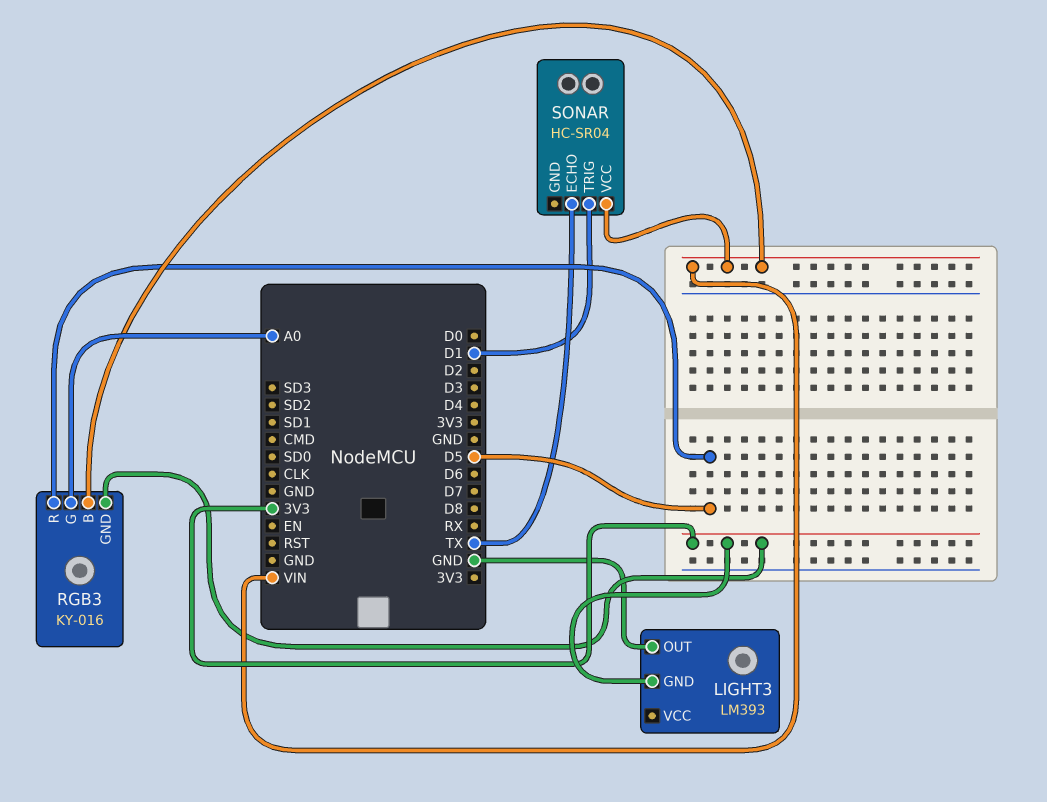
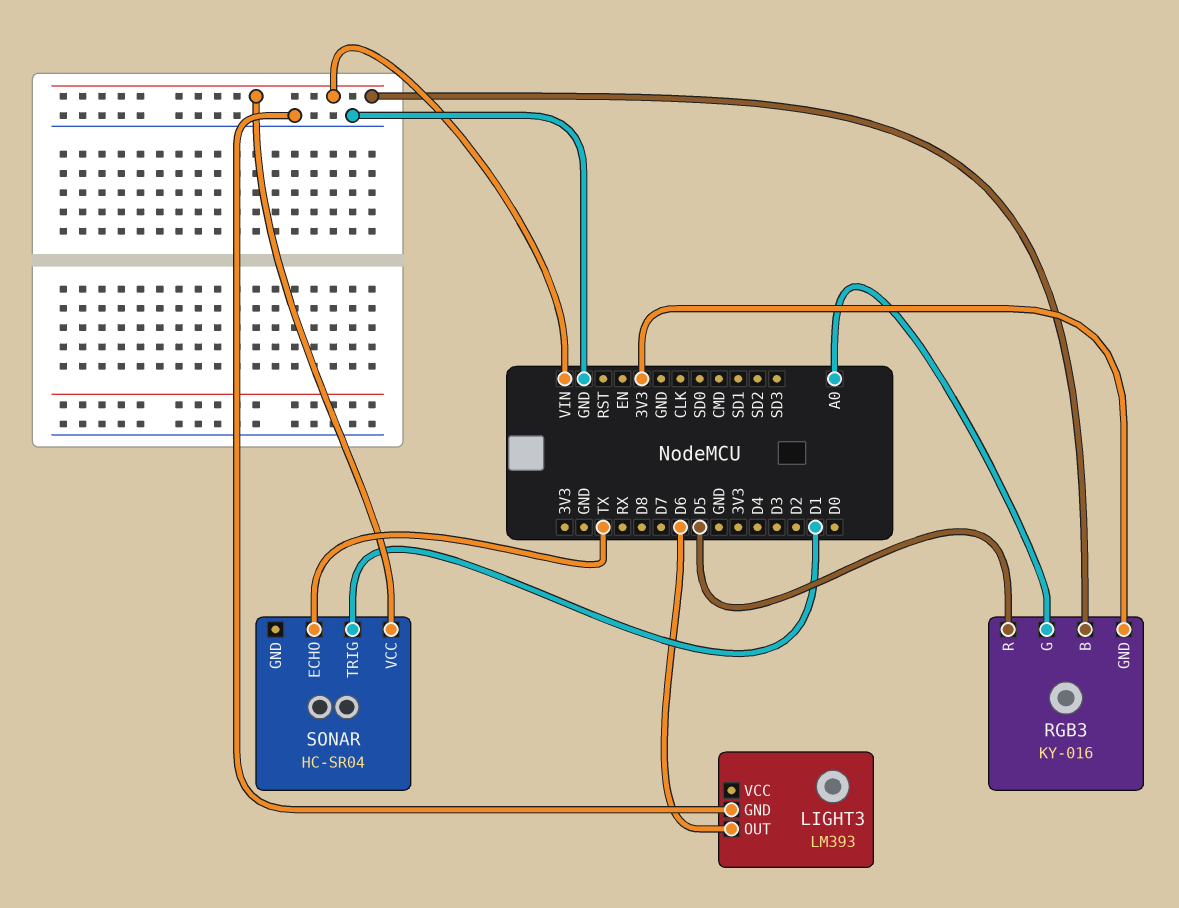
LIGHT3 pin GND: 3V3 -> GND
LIGHT3 pin OUT: GND -> D6

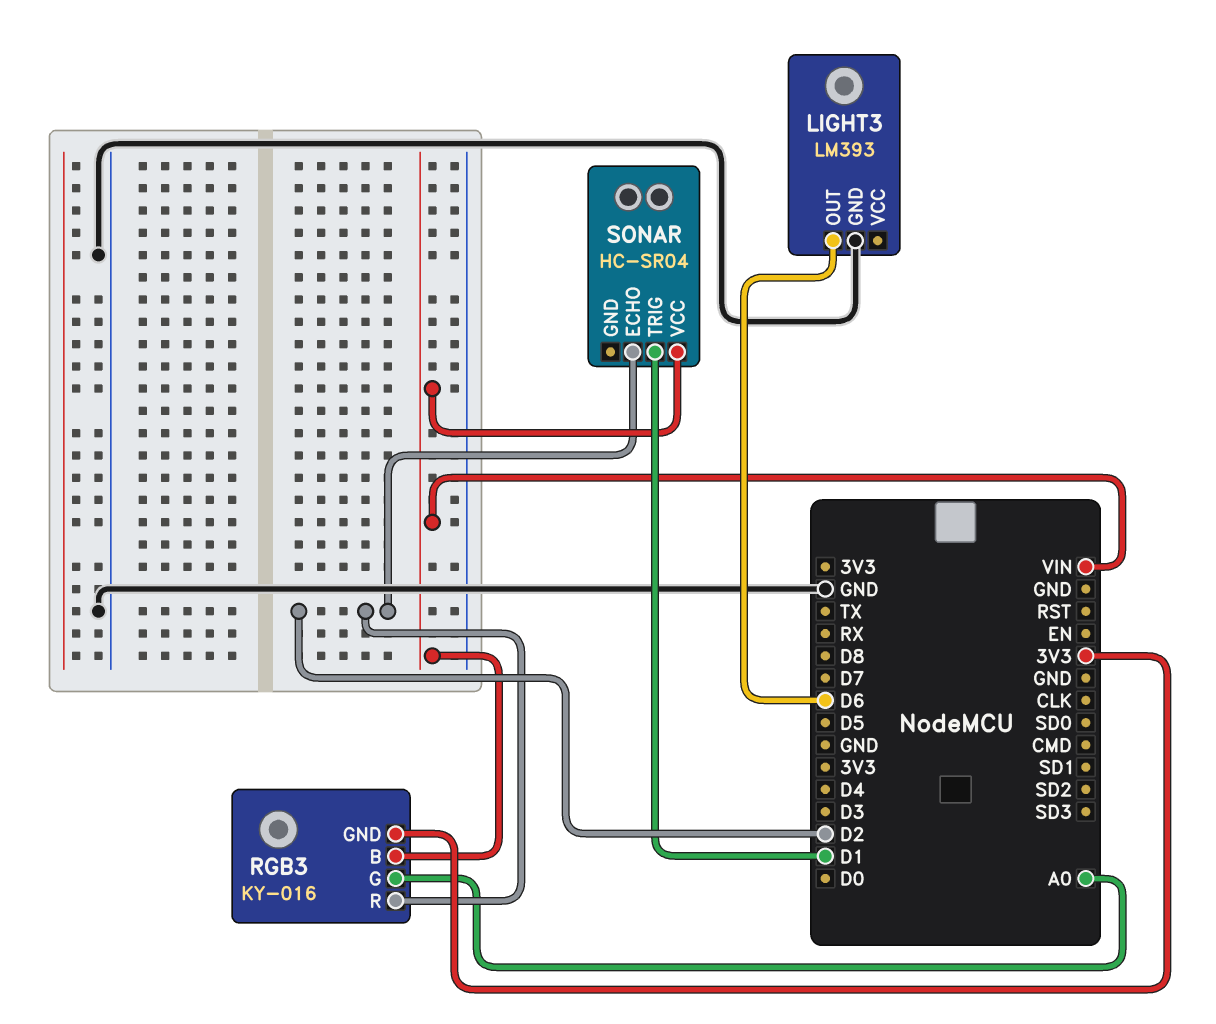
RGB3 pin R: D5 -> D2
SONAR pin ECHO: TX -> D2

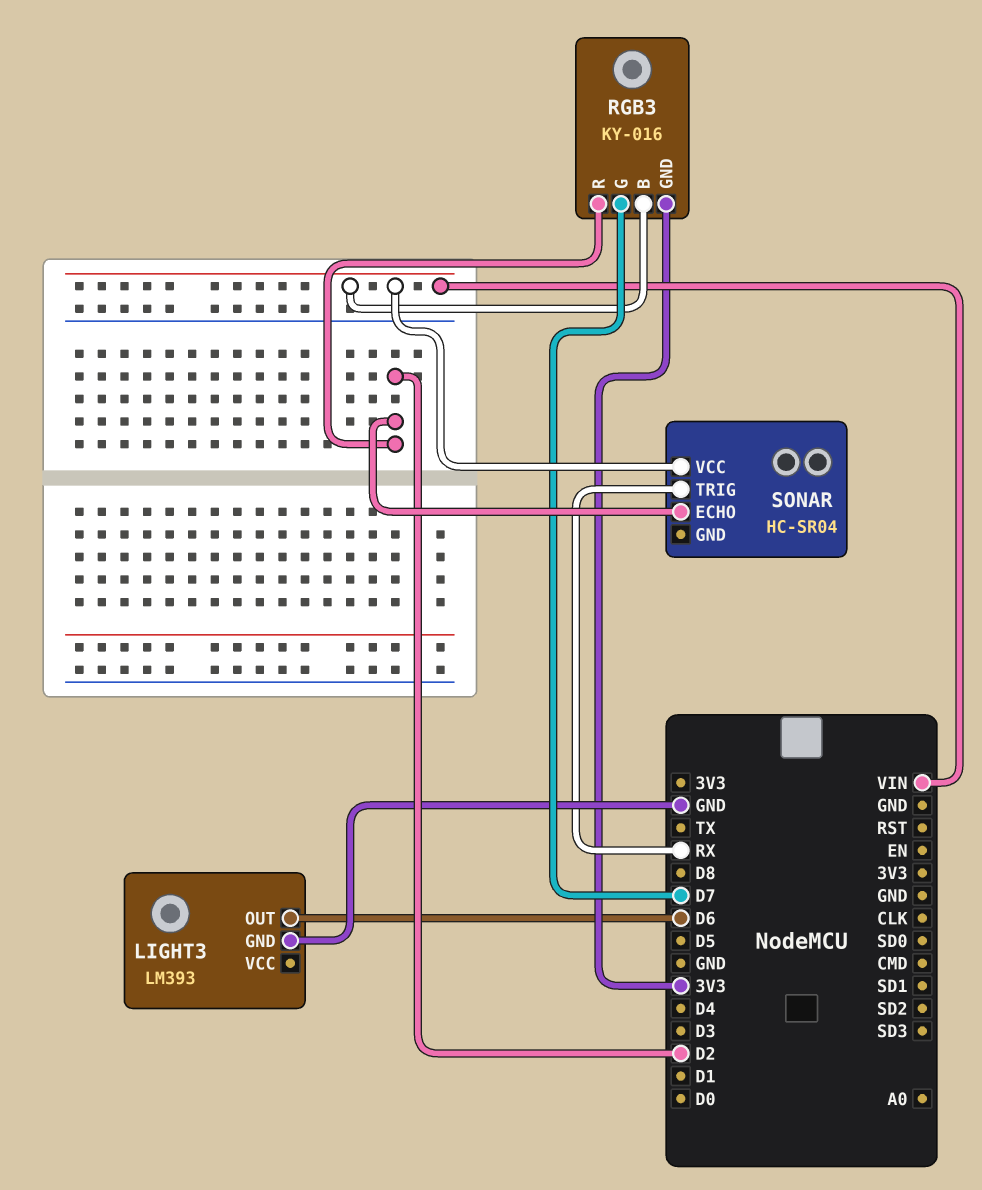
RGB3 pin G: A0 -> D7
SONAR pin TRIG: D1 -> RX

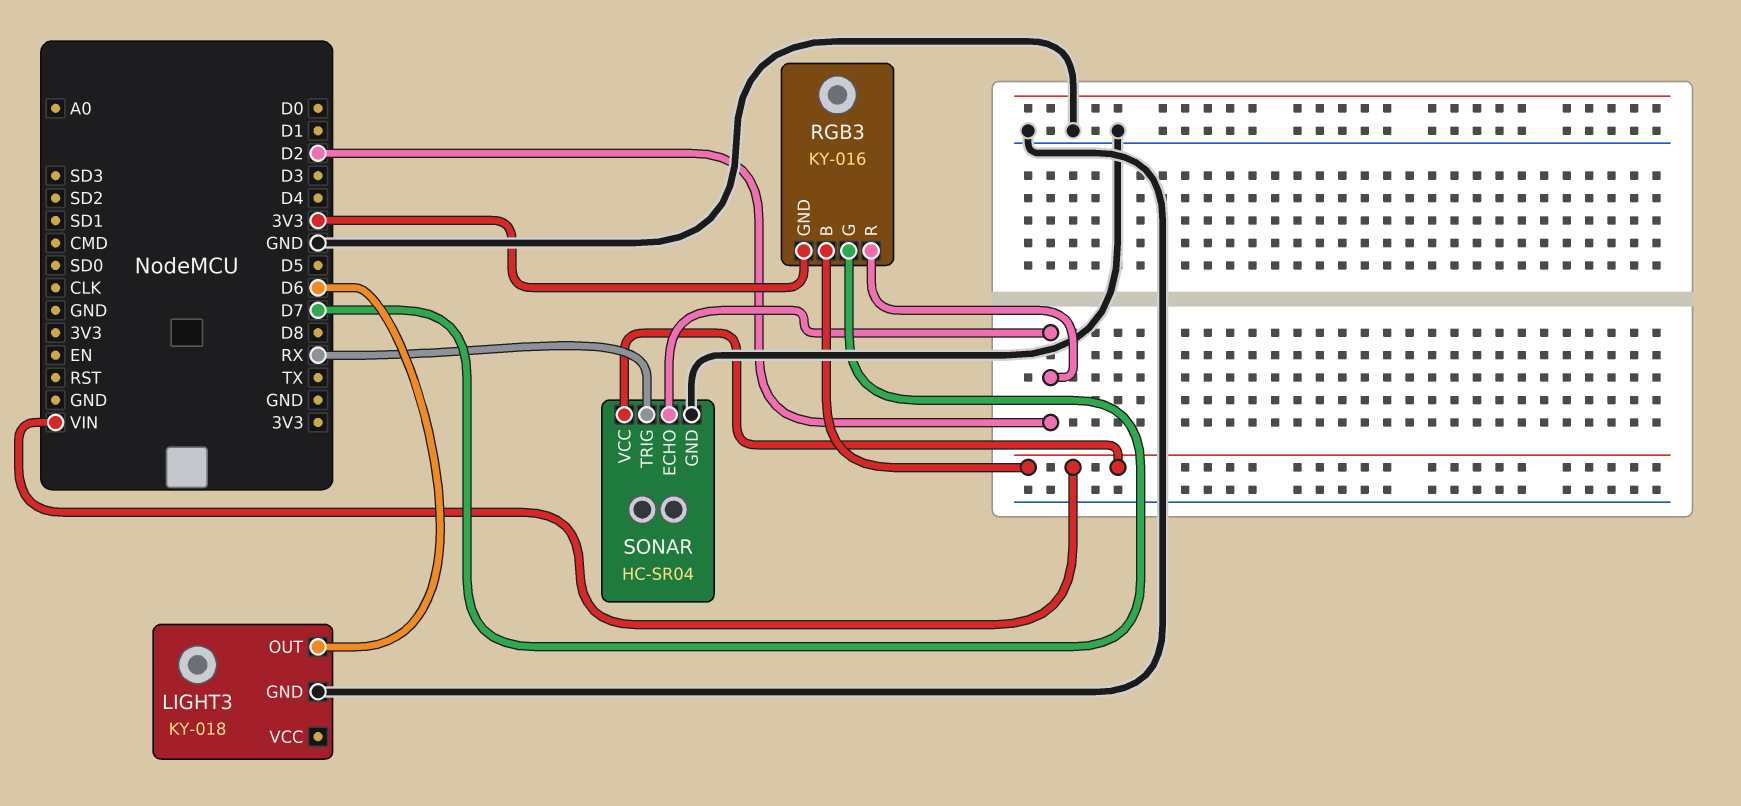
LIGHT3: LM393 -> KY-018
SONAR pin GND: none -> GND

• WHAT TO WORK ON:
Which lines in the listing above include the string "SONAR"? Copy each of them.

• EXERCISE SOLUTION:
SONAR pin ECHO: TX -> D2
SONAR pin TRIG: D1 -> RX
SONAR pin GND: none -> GND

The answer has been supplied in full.